--- WORK TO COMPLETE ---
Go through the lines below and repeat each one exactly, skipping pictures.

--- PROVIDED MATERIAL ---
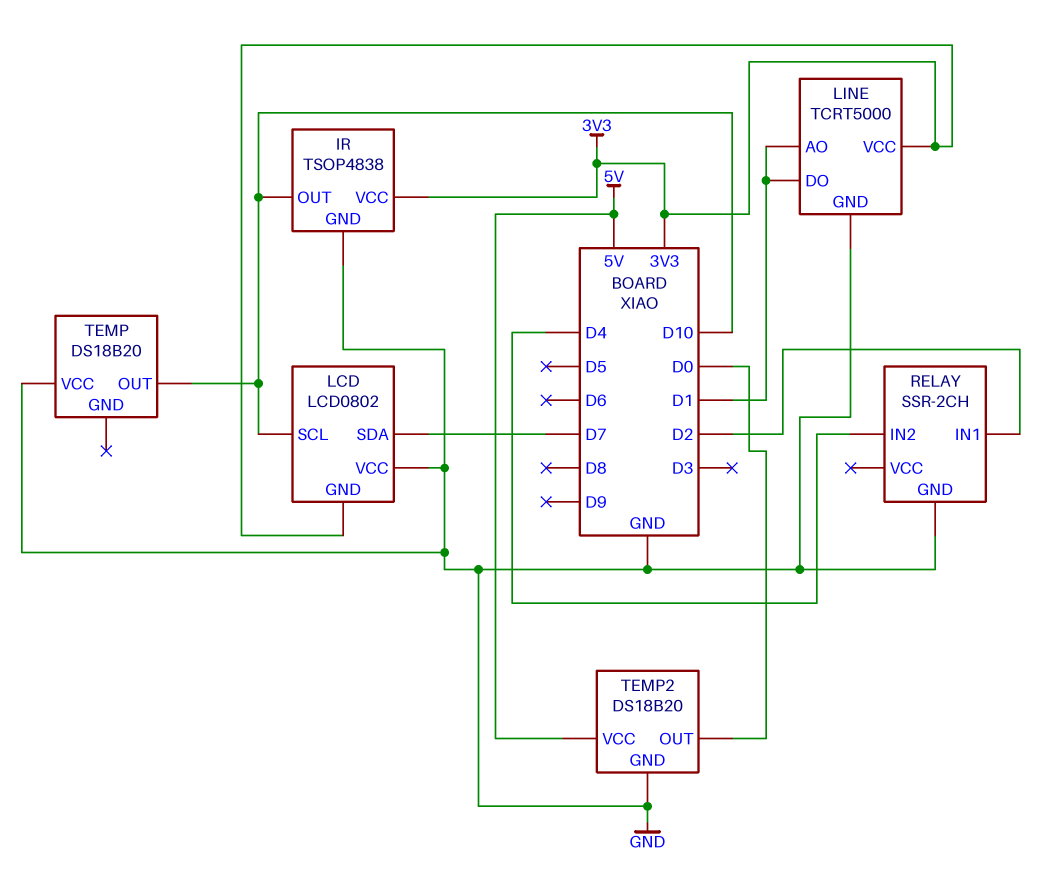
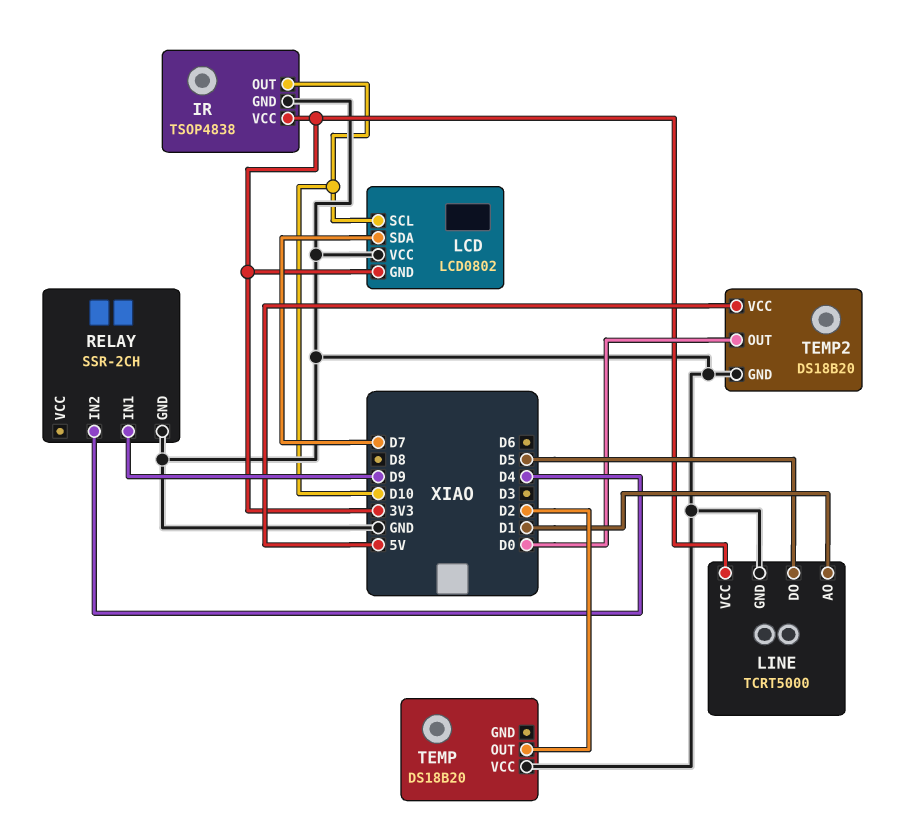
LINE pin DO: D1 -> D5
RELAY pin IN1: D2 -> D9
TEMP pin OUT: D10 -> D2

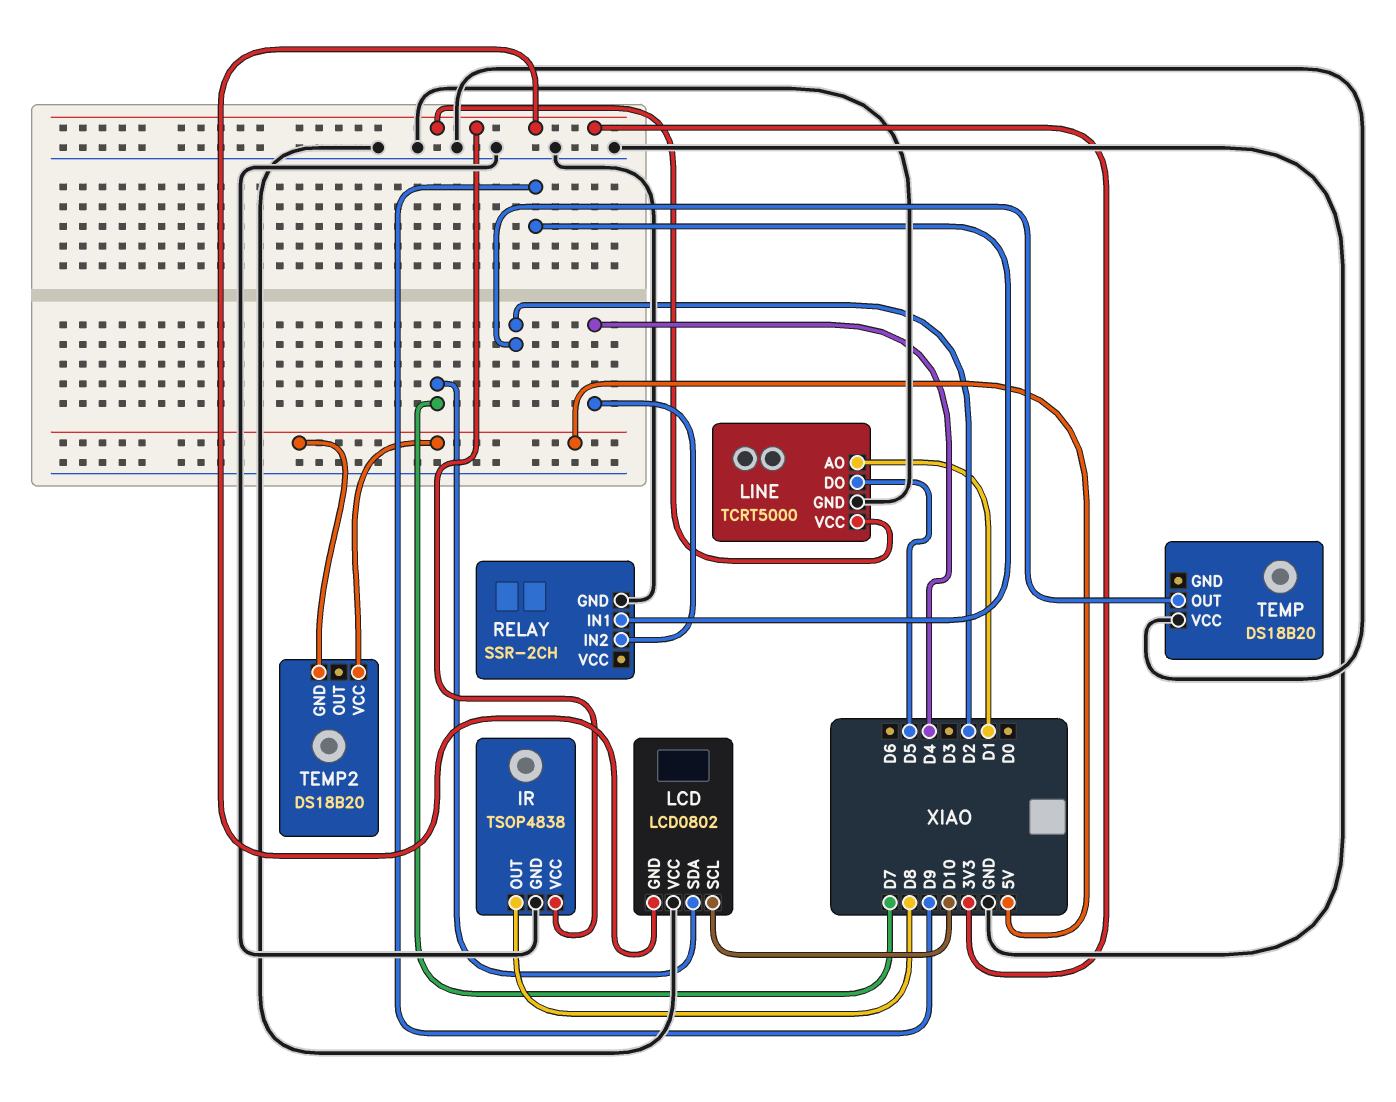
IR pin OUT: D10 -> D8
TEMP2 pin GND: GND -> 5V
TEMP2 pin OUT: D0 -> none

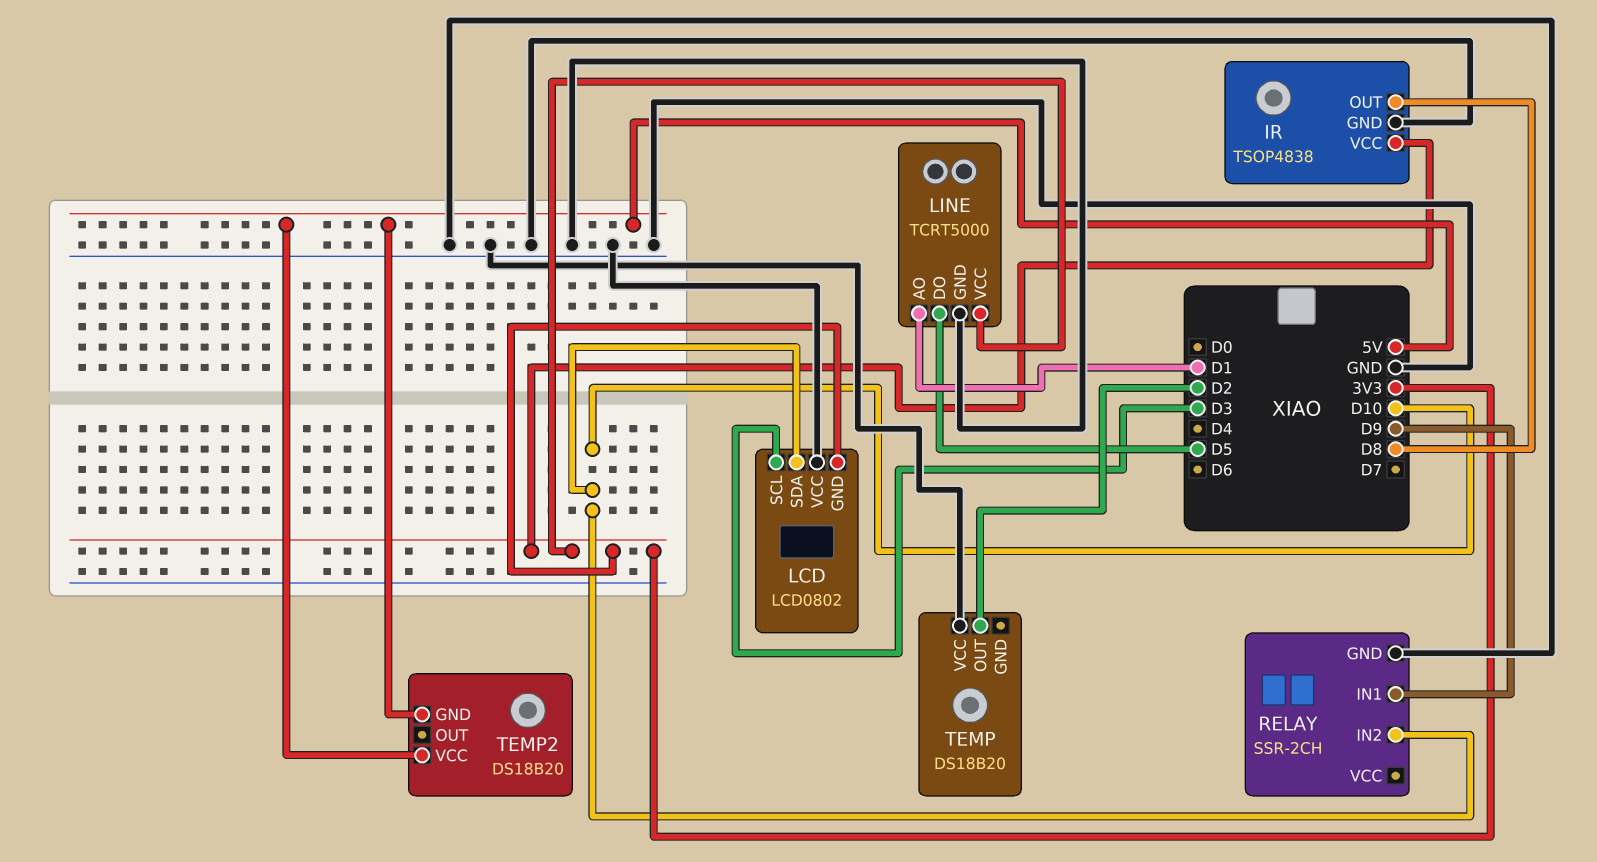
LCD pin SCL: D10 -> D3
LCD pin SDA: D7 -> D10
RELAY pin IN2: D4 -> D10

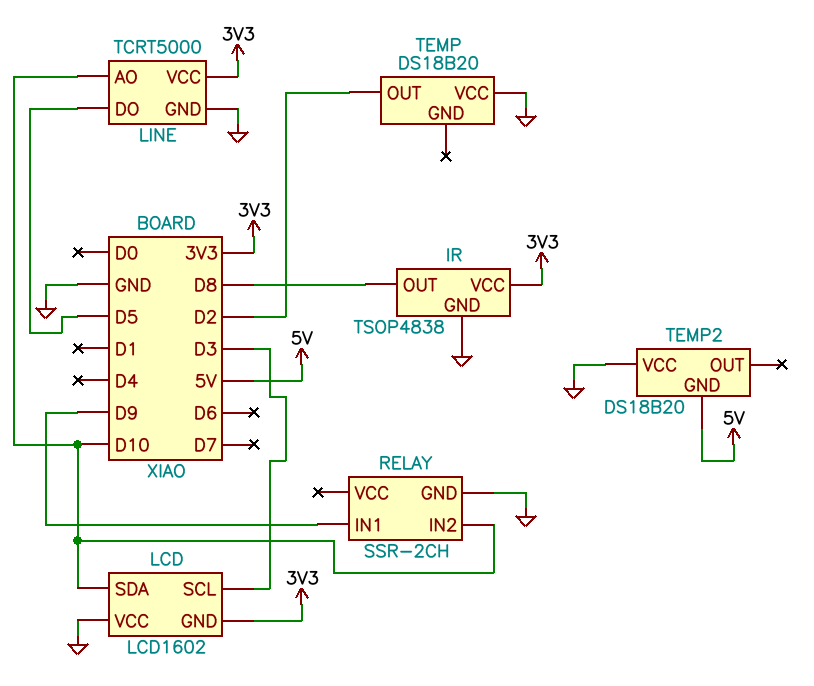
LCD: LCD0802 -> LCD1602
LINE pin AO: D1 -> D10
TEMP2 pin VCC: 5V -> GND

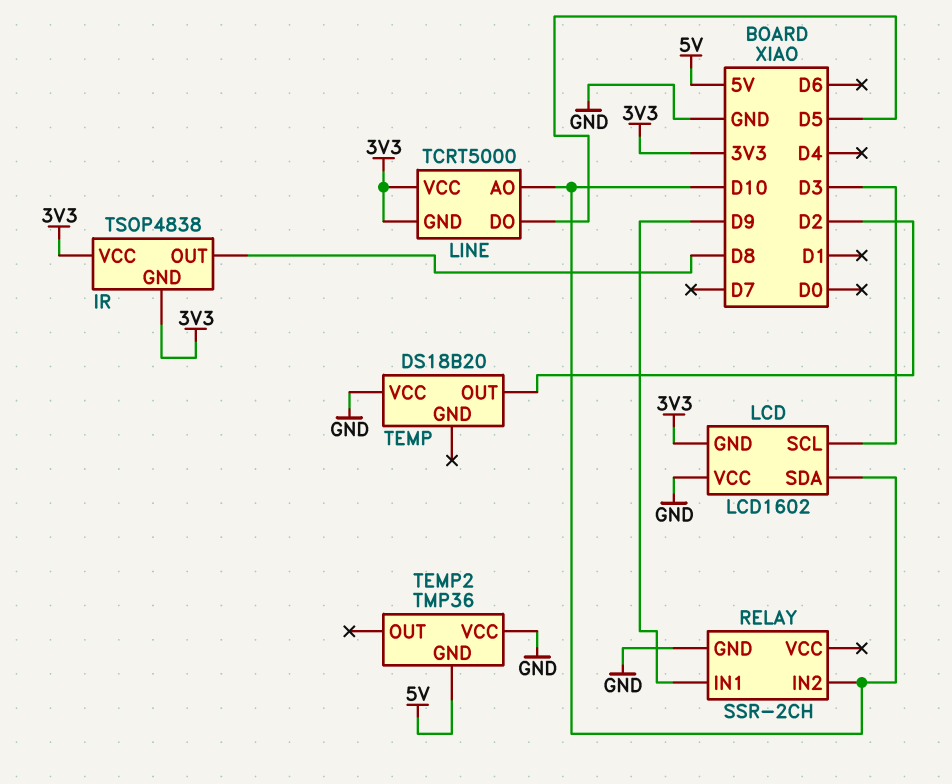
IR pin GND: GND -> 3V3
LINE pin GND: GND -> 3V3
TEMP2: DS18B20 -> TMP36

--- RESULT FOR THIS TASK ---
LINE pin DO: D1 -> D5
RELAY pin IN1: D2 -> D9
TEMP pin OUT: D10 -> D2

IR pin OUT: D10 -> D8
TEMP2 pin GND: GND -> 5V
TEMP2 pin OUT: D0 -> none

LCD pin SCL: D10 -> D3
LCD pin SDA: D7 -> D10
RELAY pin IN2: D4 -> D10

LCD: LCD0802 -> LCD1602
LINE pin AO: D1 -> D10
TEMP2 pin VCC: 5V -> GND

IR pin GND: GND -> 3V3
LINE pin GND: GND -> 3V3
TEMP2: DS18B20 -> TMP36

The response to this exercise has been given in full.